[[ Exercise data open ]]
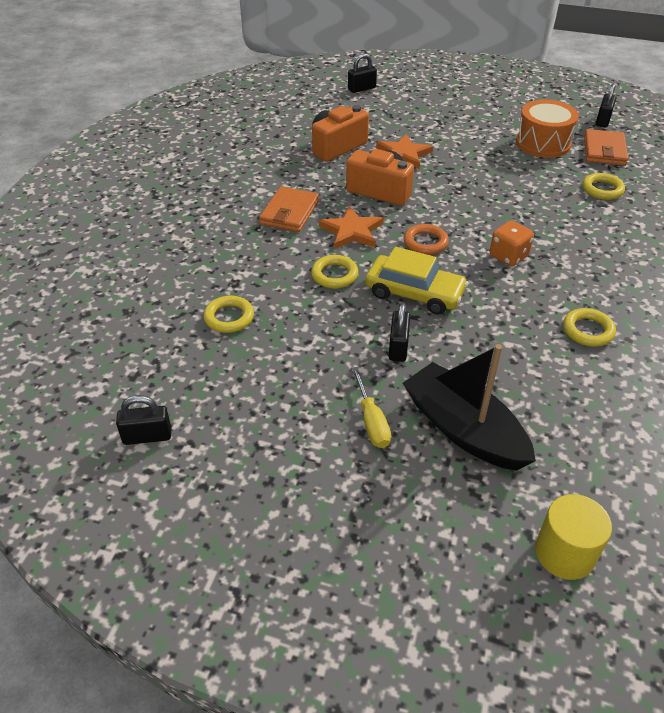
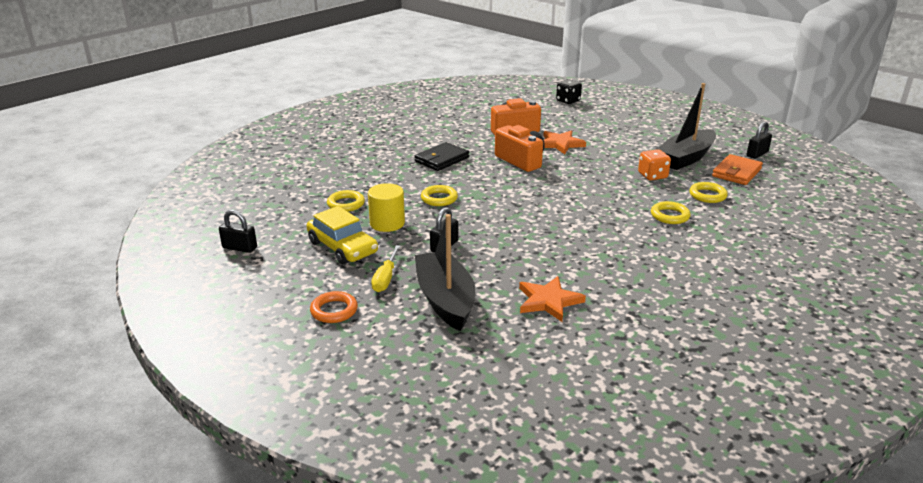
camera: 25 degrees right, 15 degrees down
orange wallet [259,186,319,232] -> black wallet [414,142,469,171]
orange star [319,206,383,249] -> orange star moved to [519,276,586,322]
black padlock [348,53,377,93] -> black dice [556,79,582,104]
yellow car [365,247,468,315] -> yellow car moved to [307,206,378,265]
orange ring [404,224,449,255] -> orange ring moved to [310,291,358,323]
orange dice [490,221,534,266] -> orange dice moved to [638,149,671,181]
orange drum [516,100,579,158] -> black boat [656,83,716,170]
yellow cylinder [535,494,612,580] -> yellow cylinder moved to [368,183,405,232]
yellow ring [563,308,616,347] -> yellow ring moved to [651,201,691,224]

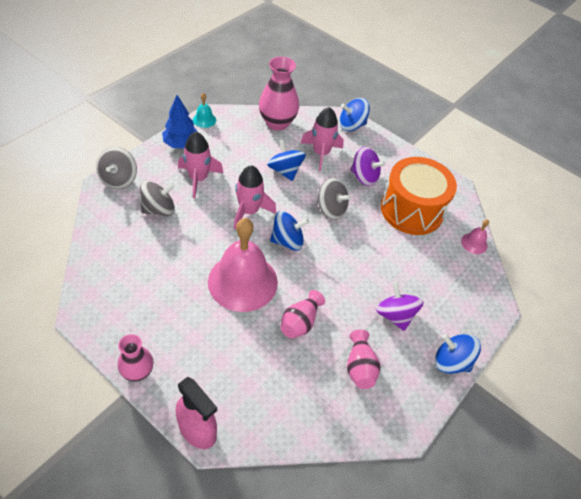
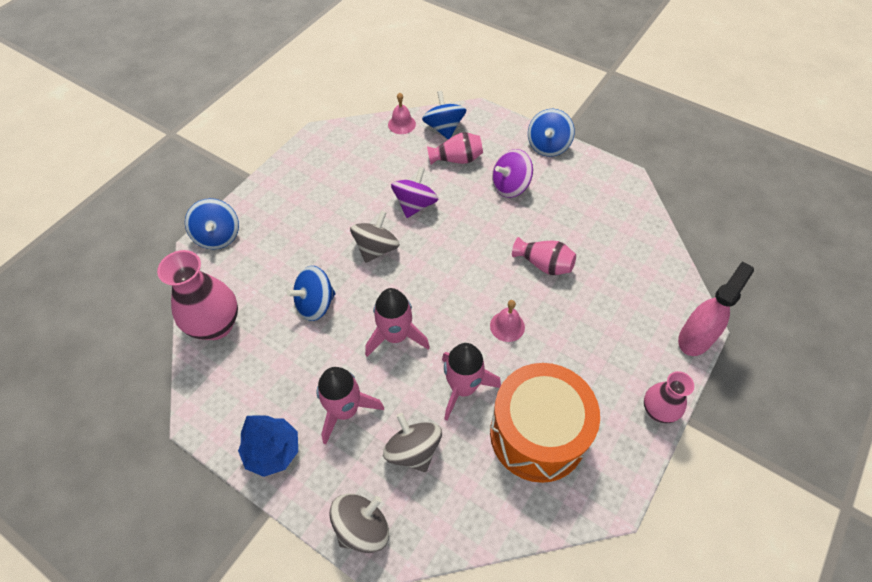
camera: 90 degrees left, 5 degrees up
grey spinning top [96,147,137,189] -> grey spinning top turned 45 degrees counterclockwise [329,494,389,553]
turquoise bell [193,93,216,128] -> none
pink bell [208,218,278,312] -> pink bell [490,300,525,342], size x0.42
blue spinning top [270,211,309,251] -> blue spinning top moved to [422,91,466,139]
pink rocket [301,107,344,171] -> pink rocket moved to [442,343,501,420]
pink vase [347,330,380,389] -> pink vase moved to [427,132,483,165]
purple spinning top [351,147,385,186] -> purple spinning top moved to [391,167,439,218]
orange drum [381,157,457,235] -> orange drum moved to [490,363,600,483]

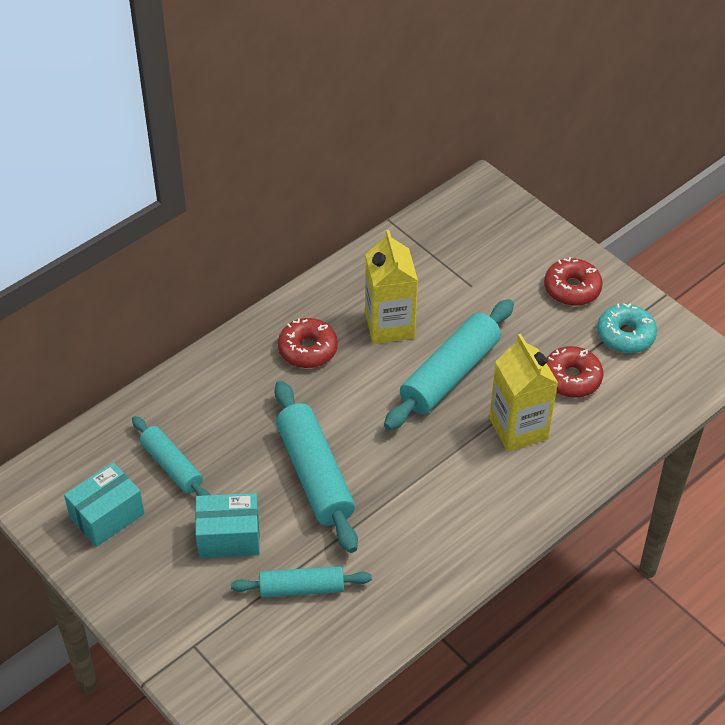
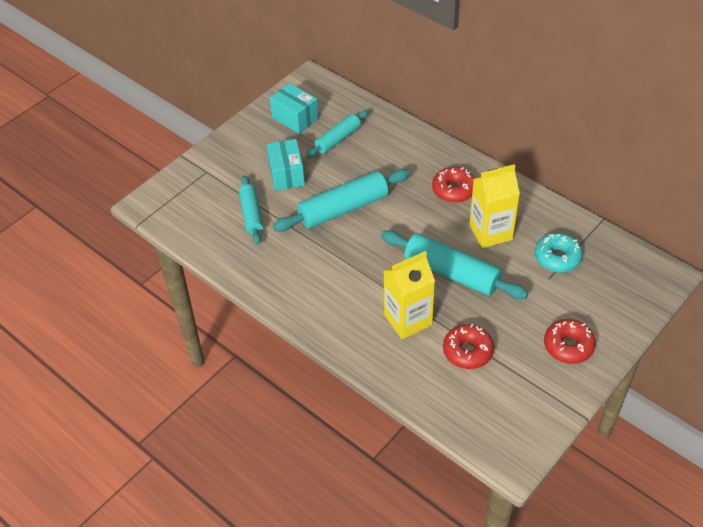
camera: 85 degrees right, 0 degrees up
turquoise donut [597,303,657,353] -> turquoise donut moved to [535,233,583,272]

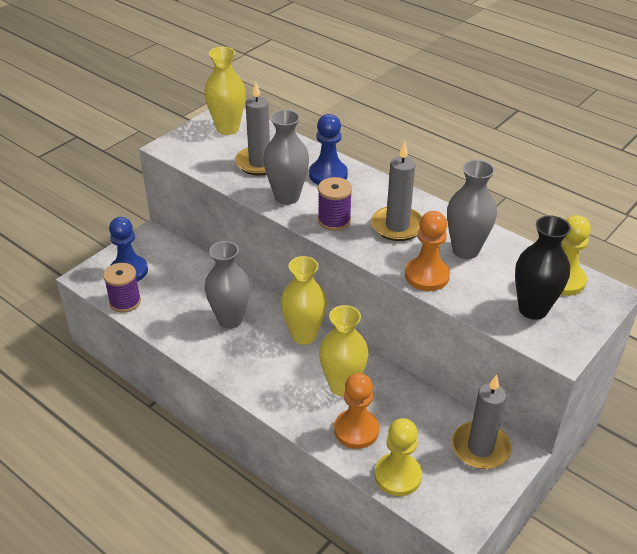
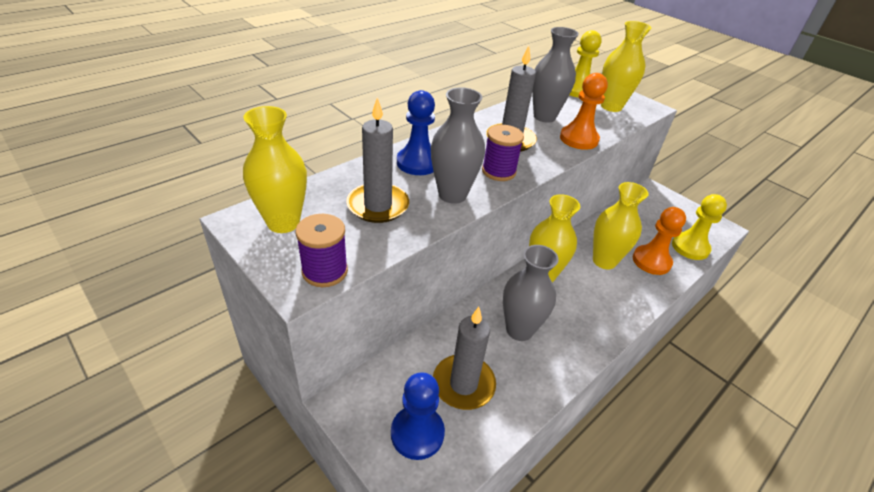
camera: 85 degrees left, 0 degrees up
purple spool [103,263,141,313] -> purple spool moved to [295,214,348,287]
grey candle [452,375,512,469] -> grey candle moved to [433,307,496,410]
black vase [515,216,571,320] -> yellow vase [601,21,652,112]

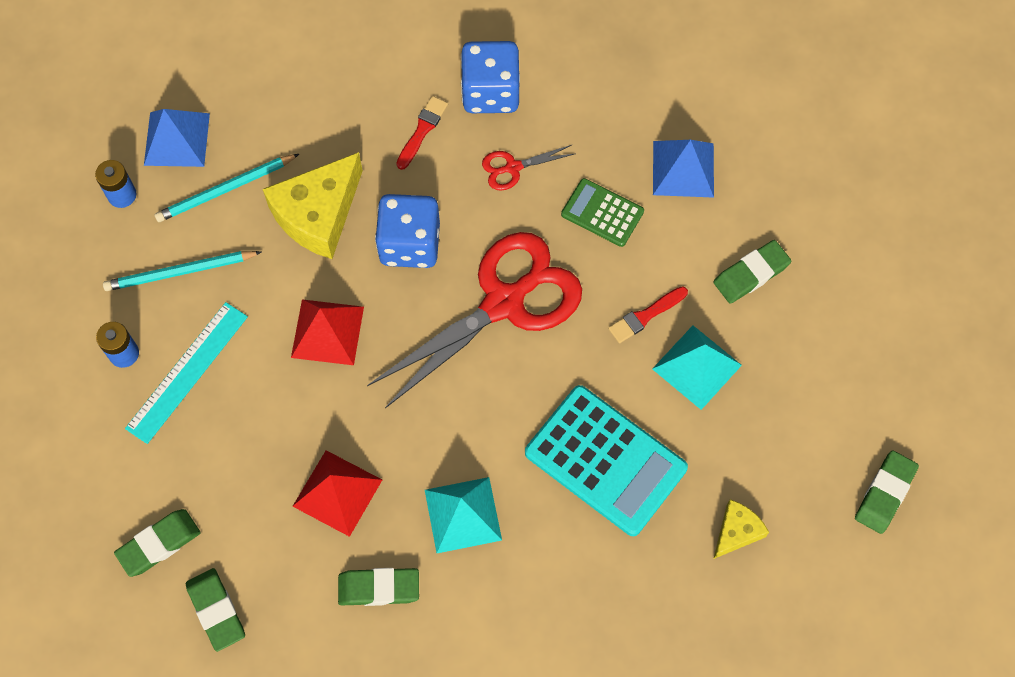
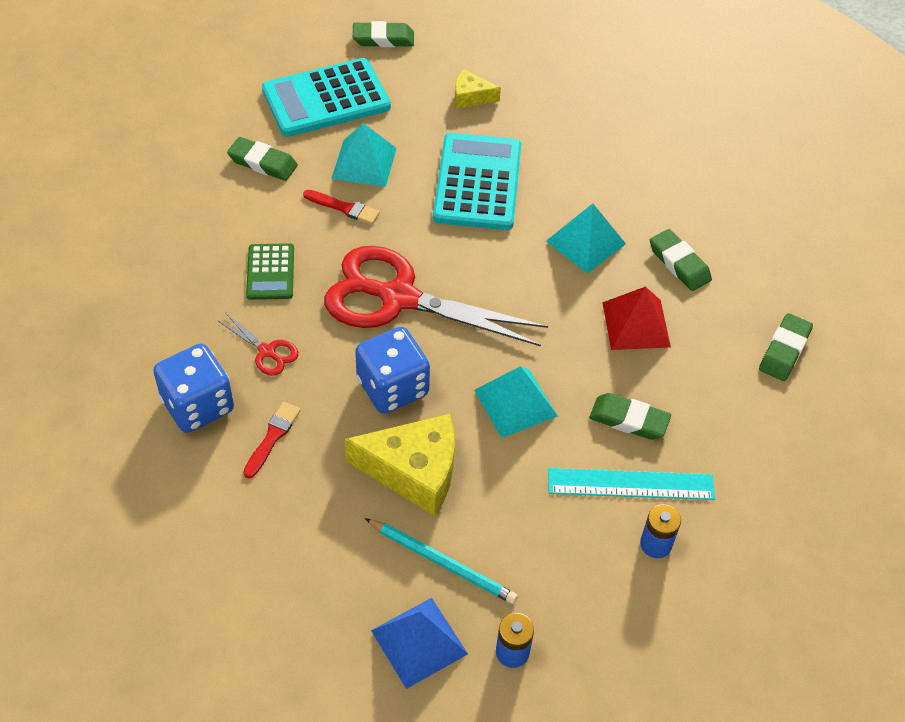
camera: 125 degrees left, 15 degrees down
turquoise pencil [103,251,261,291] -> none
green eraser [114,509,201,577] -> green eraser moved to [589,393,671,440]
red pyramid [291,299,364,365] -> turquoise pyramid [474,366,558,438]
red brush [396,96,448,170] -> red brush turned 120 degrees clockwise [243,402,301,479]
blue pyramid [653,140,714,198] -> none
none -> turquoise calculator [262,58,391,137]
[[ Exercise data closed ]]
> _Problem description_: For every line above with the word "blue" in it, make a copy.

> _Reply to the task_:
blue spinning top [270,211,309,251] -> blue spinning top moved to [422,91,466,139]
blue pyramid [653,140,714,198] -> none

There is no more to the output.